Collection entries

•••••

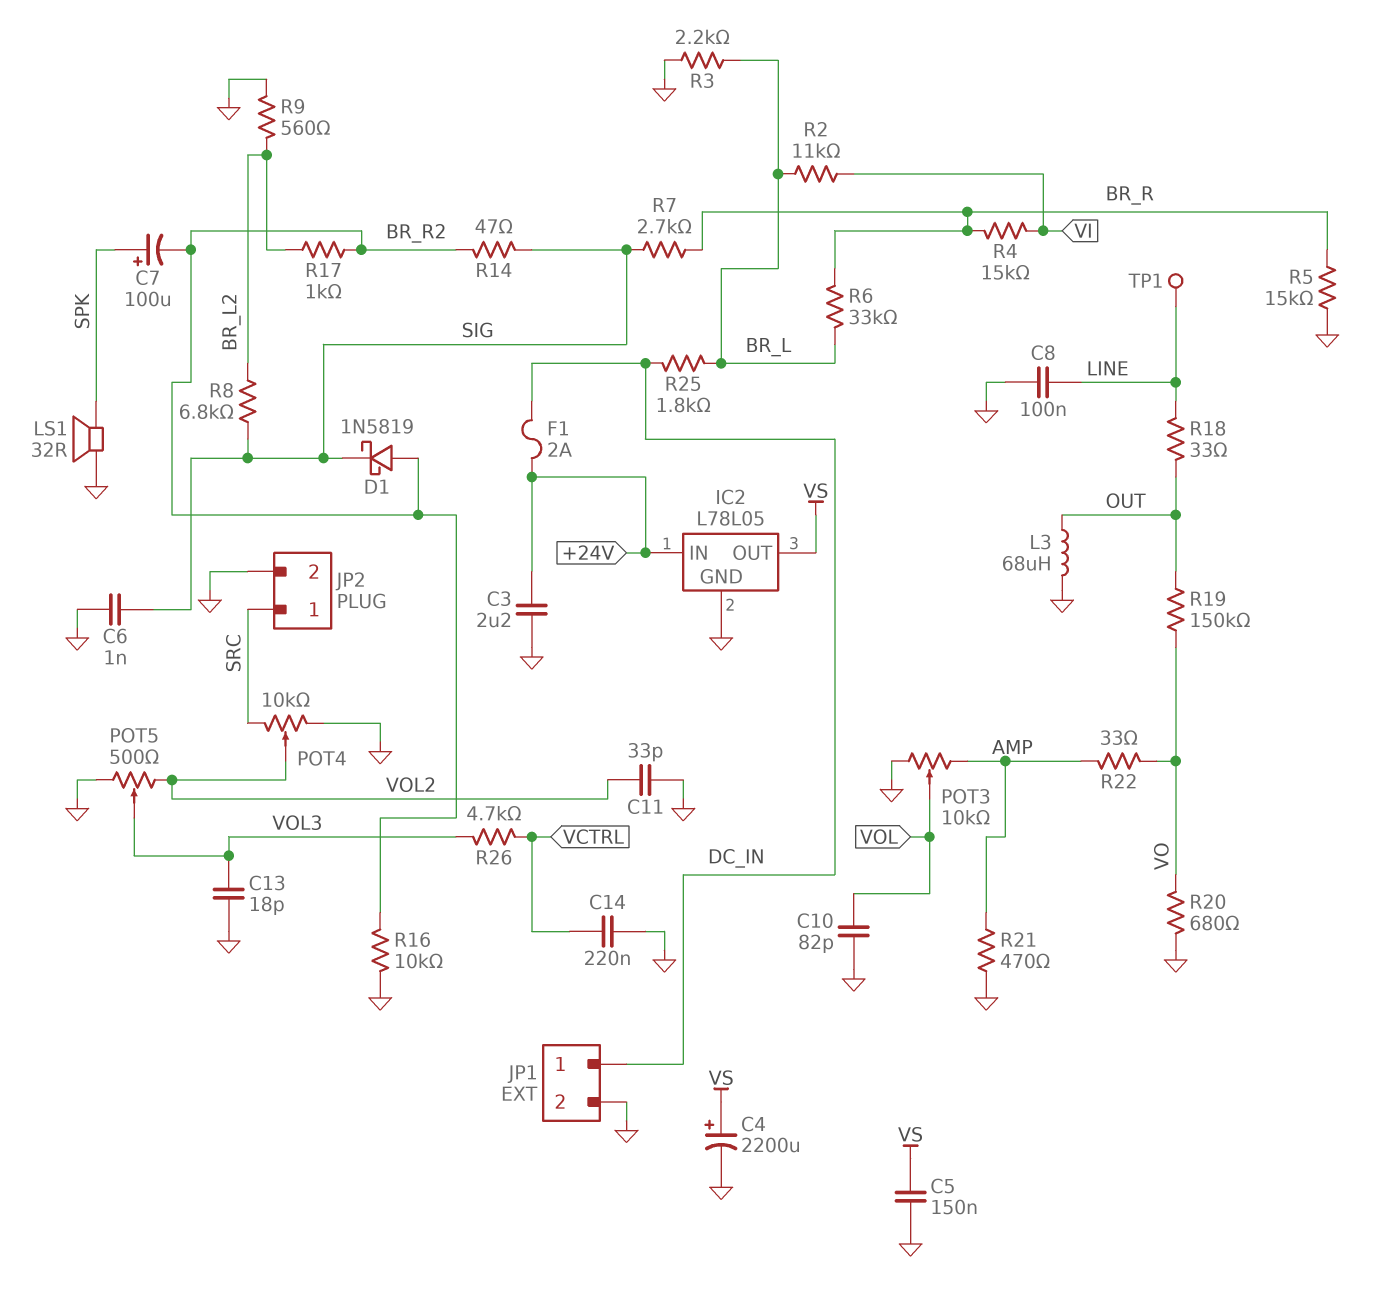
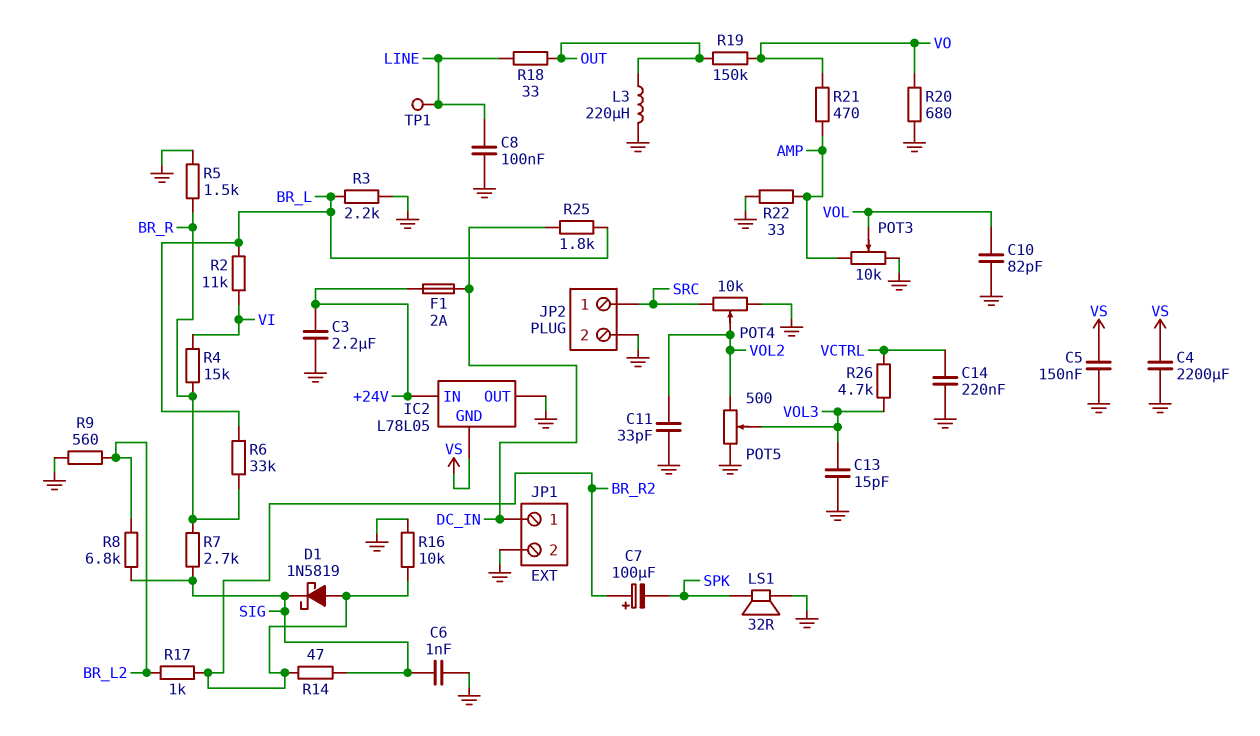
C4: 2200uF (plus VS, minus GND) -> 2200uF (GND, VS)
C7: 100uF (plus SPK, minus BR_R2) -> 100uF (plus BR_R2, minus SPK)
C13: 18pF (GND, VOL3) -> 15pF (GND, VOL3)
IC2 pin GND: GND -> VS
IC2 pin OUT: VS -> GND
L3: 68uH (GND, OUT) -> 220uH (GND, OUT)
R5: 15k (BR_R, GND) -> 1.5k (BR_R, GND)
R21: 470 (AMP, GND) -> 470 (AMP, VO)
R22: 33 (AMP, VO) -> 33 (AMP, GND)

•••••

### To do
What you give back should be exactly the lines of the entries above from the one containing "L3: 68uH (GND, OUT) -> 220uH (GND, OUT)" to the end, and nothing more.

### Exercise response
L3: 68uH (GND, OUT) -> 220uH (GND, OUT)
R5: 15k (BR_R, GND) -> 1.5k (BR_R, GND)
R21: 470 (AMP, GND) -> 470 (AMP, VO)
R22: 33 (AMP, VO) -> 33 (AMP, GND)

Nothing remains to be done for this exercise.